### TASK ITEM:
Please reproduce the data exactly and omit the pictures.

### DATA FOR THIS EXERCISE:

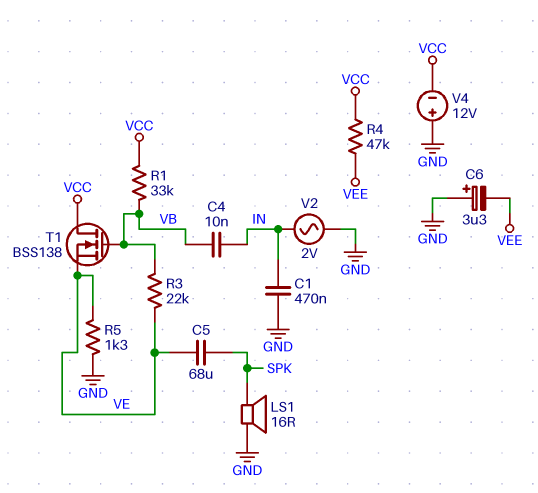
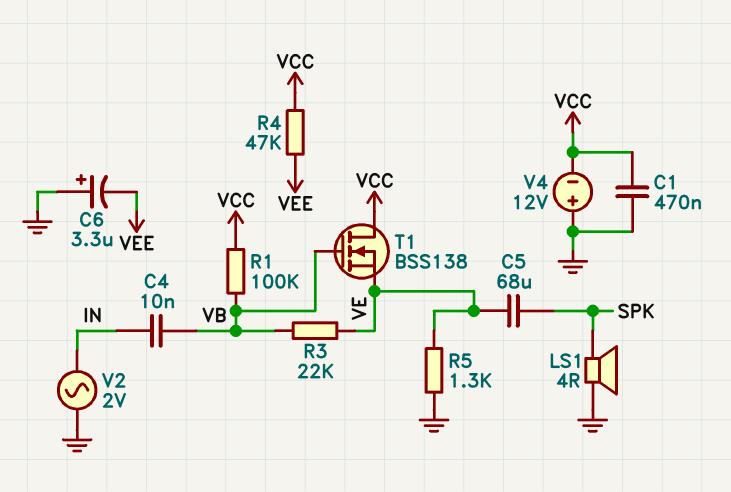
C1: 470nF (GND, IN) -> 470nF (GND, VCC)
LS1: speaker 16R (GND, SPK) -> speaker 4R (GND, SPK)
R1: 33k (VB, VCC) -> 100k (VB, VCC)

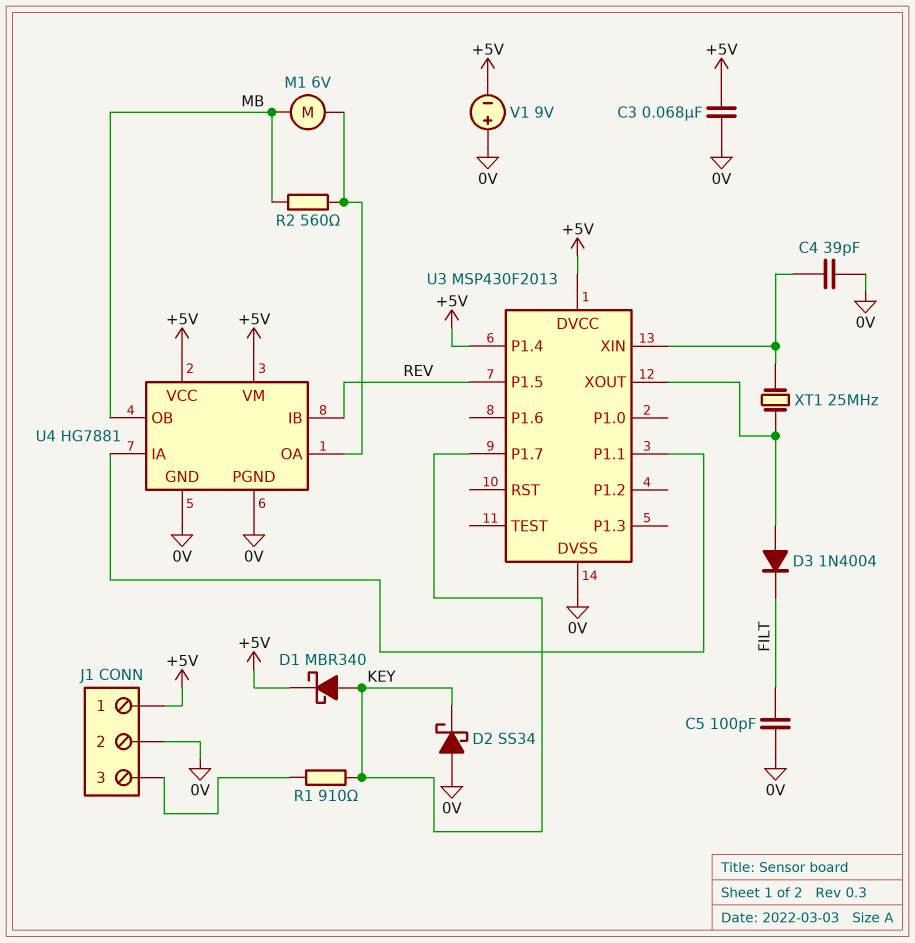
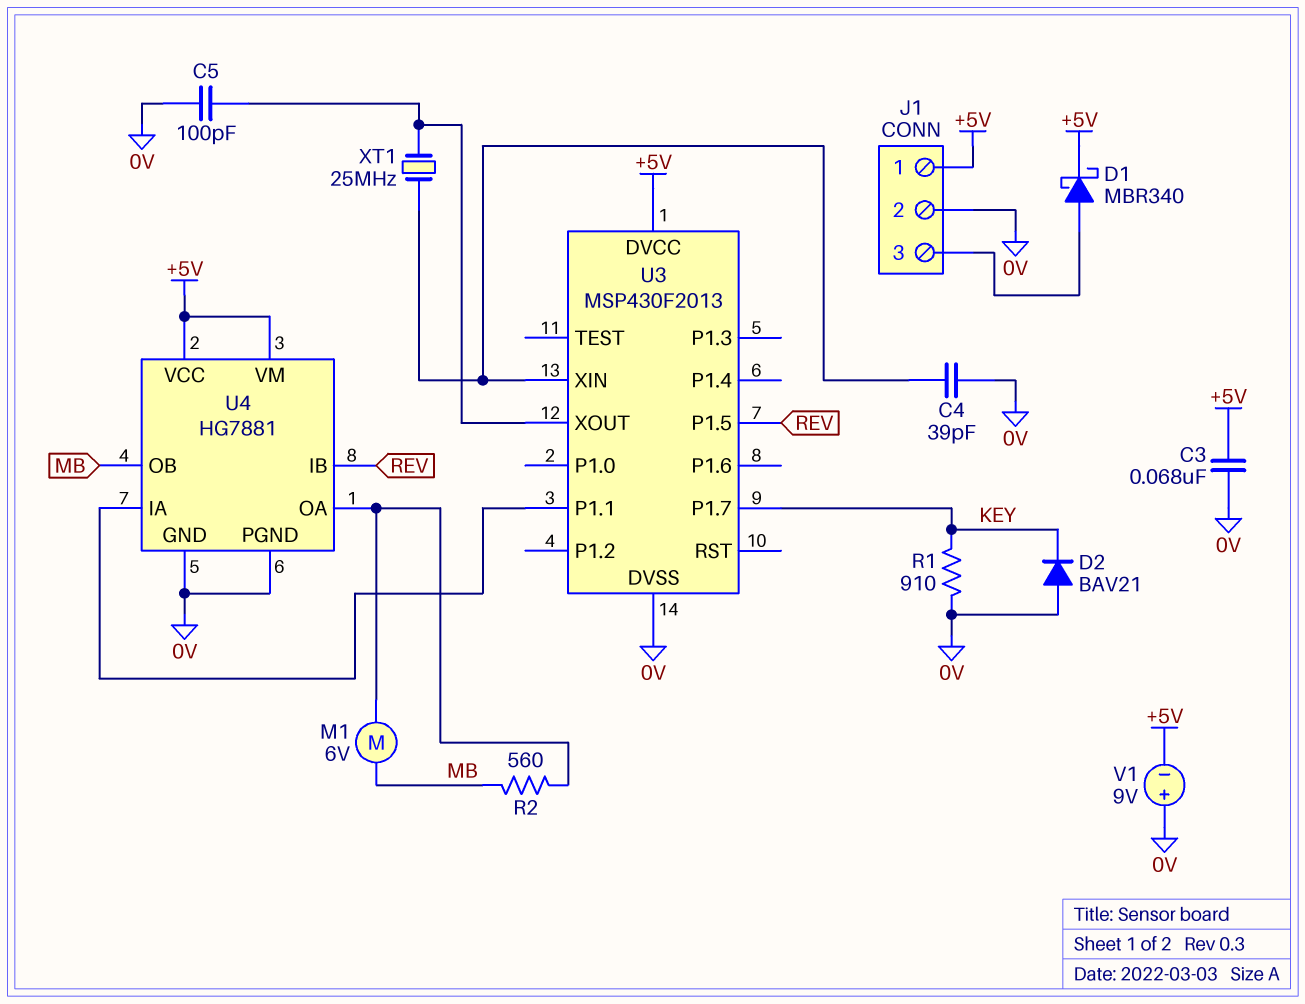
C5: 100pF (0V, FILT) -> 100pF (0V, U3/XOUT)
D1: schottky MBR340 (A KEY, K +5V) -> schottky MBR340 (A J1/3, K +5V)
D2: schottky SS34 (A 0V, K KEY) -> diode BAV21 (A 0V, K KEY)
D3: diode 1N4004 (A U3/XOUT, K FILT) -> none
R1: 910 (J1/3, KEY) -> 910 (0V, KEY)
U3 pin P1.4: +5V -> none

### TASK SOLUTION:
C1: 470nF (GND, IN) -> 470nF (GND, VCC)
LS1: speaker 16R (GND, SPK) -> speaker 4R (GND, SPK)
R1: 33k (VB, VCC) -> 100k (VB, VCC)

C5: 100pF (0V, FILT) -> 100pF (0V, U3/XOUT)
D1: schottky MBR340 (A KEY, K +5V) -> schottky MBR340 (A J1/3, K +5V)
D2: schottky SS34 (A 0V, K KEY) -> diode BAV21 (A 0V, K KEY)
D3: diode 1N4004 (A U3/XOUT, K FILT) -> none
R1: 910 (J1/3, KEY) -> 910 (0V, KEY)
U3 pin P1.4: +5V -> none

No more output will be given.